##### RECORDS FOR THE TASK
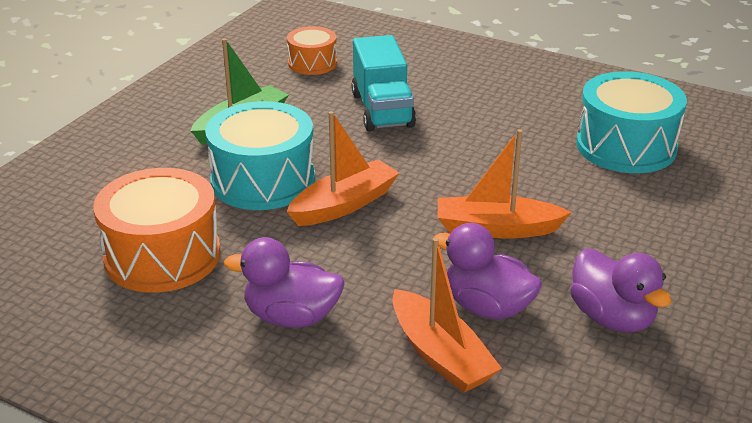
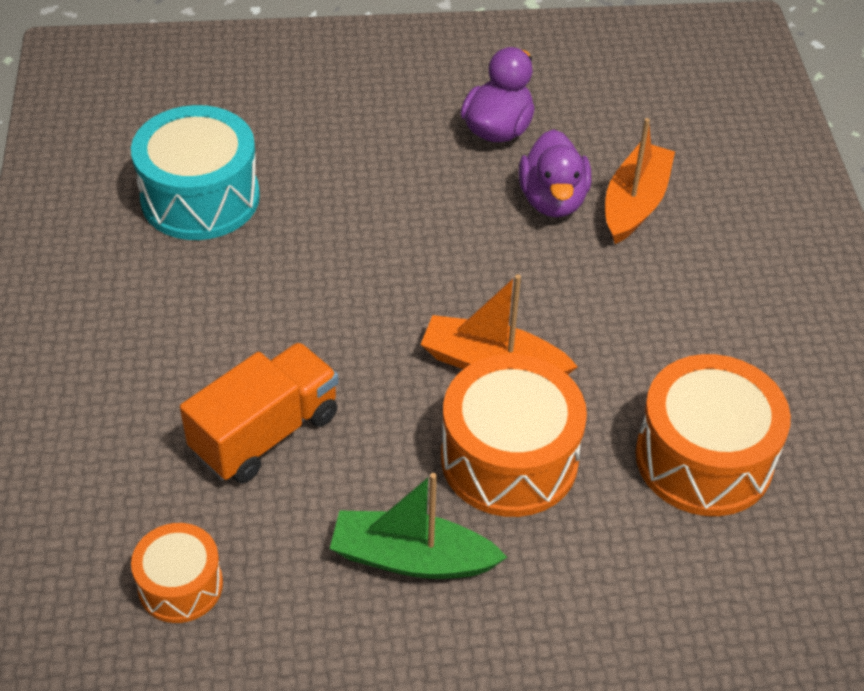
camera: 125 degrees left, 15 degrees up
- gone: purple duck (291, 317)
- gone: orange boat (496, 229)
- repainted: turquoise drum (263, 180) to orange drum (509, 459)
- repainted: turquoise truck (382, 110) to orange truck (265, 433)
##########
##### RECORDS FOR THE TASK
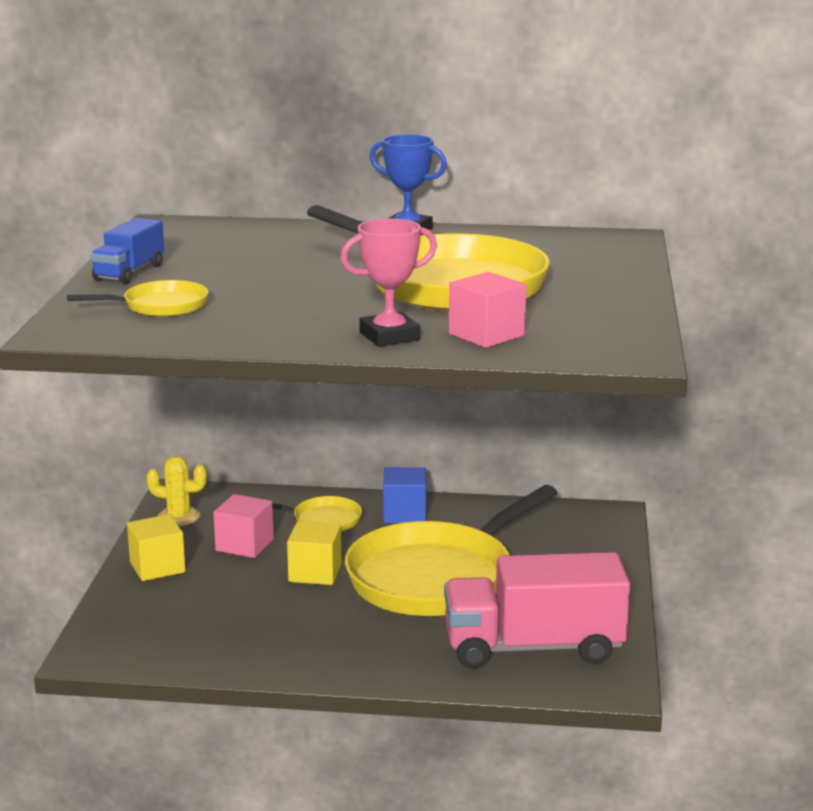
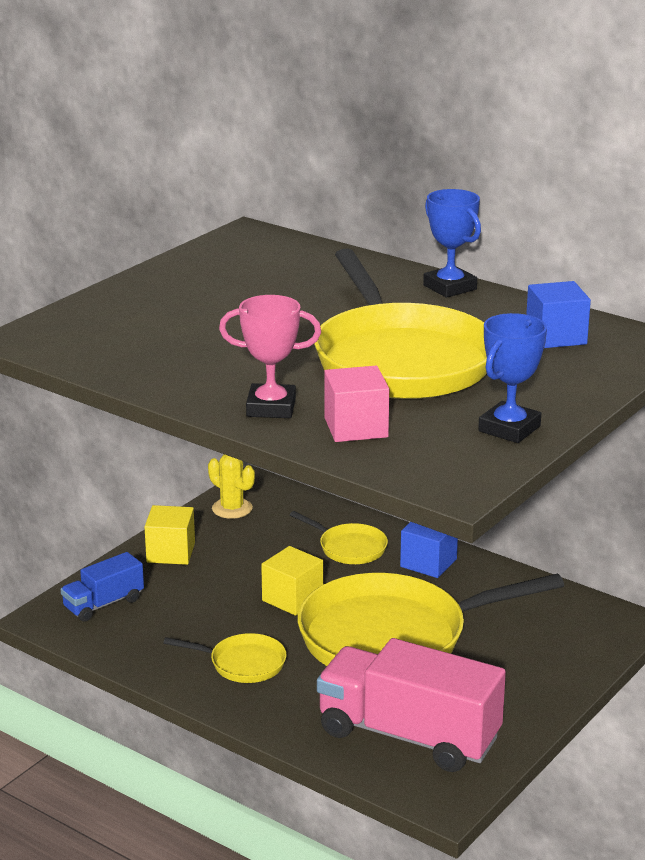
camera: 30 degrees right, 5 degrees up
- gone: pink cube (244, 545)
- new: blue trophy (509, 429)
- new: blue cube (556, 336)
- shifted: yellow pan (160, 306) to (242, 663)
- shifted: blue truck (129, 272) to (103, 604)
##########
##### RECORDS FOR THE TASK
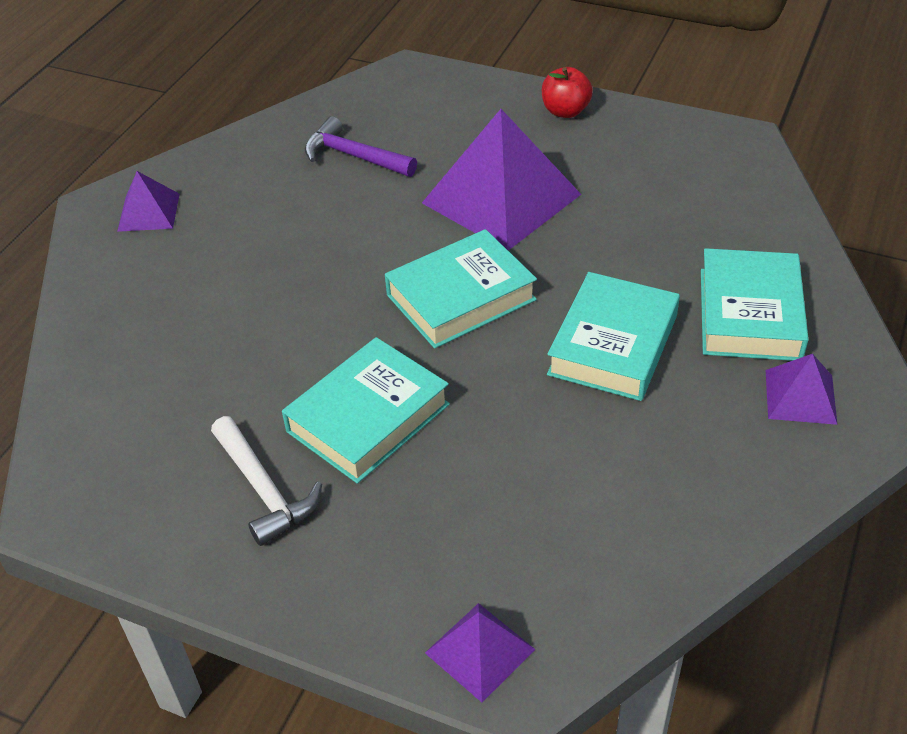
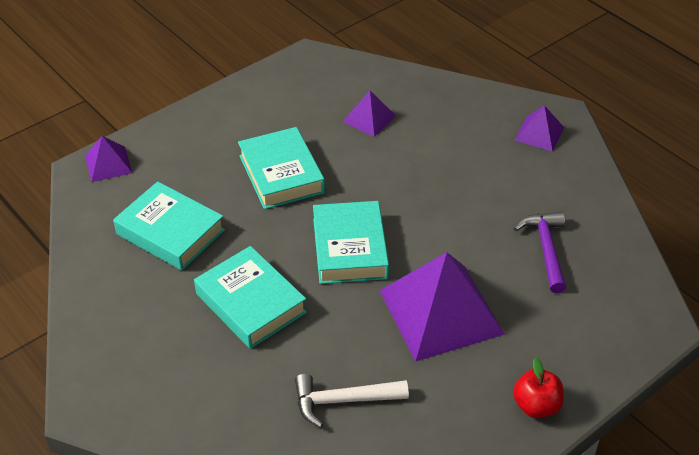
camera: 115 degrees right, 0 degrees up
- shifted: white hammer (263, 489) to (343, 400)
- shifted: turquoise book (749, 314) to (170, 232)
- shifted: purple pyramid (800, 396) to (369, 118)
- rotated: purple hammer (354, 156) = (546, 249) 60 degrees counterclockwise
##########
> [WORK REQUEST]: Could you write out, exactly as they stand, only the lines above that begin at the line with "camera: 125 degrees left, 15 degrees up" and stop after the line with "- repainted: turquoise truck"?

> [ANSWER TO THE EXERCISE]:
camera: 125 degrees left, 15 degrees up
- gone: purple duck (291, 317)
- gone: orange boat (496, 229)
- repainted: turquoise drum (263, 180) to orange drum (509, 459)
- repainted: turquoise truck (382, 110) to orange truck (265, 433)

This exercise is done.